__MATERIAL PROVIDED__:
· · · · · · ·

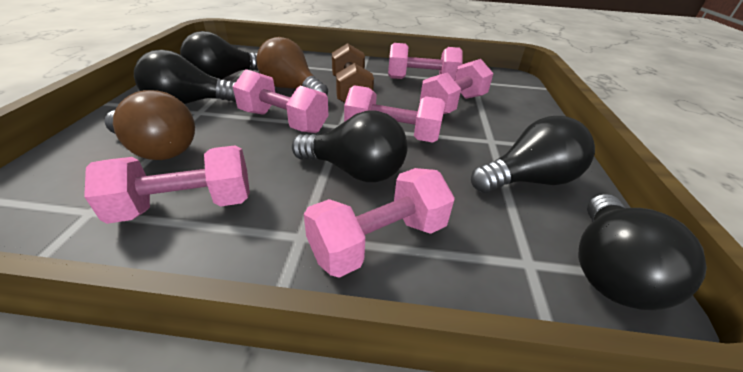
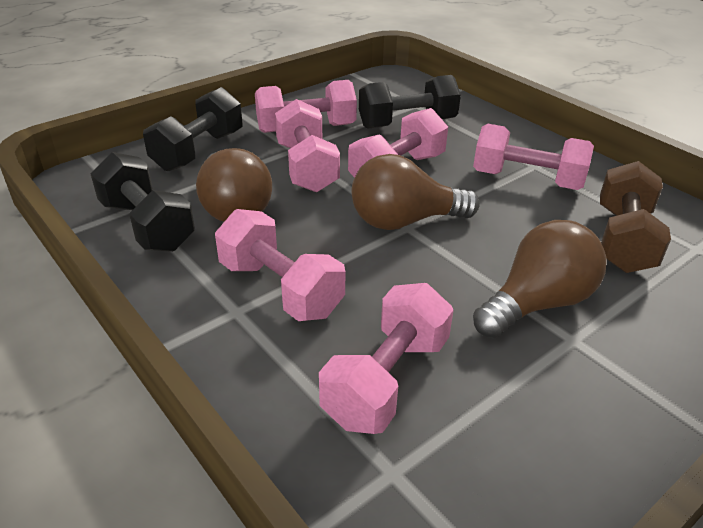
black dumbbell: 0 -> 3
black light bulb: 5 -> 0
brown light bulb: 2 -> 3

· · · · · · ·

__TASK GOAL__:
An exact copy of all the data above is required; omit any pictures.

__EXERCISE SOLUTION__:
black dumbbell: 0 -> 3
black light bulb: 5 -> 0
brown light bulb: 2 -> 3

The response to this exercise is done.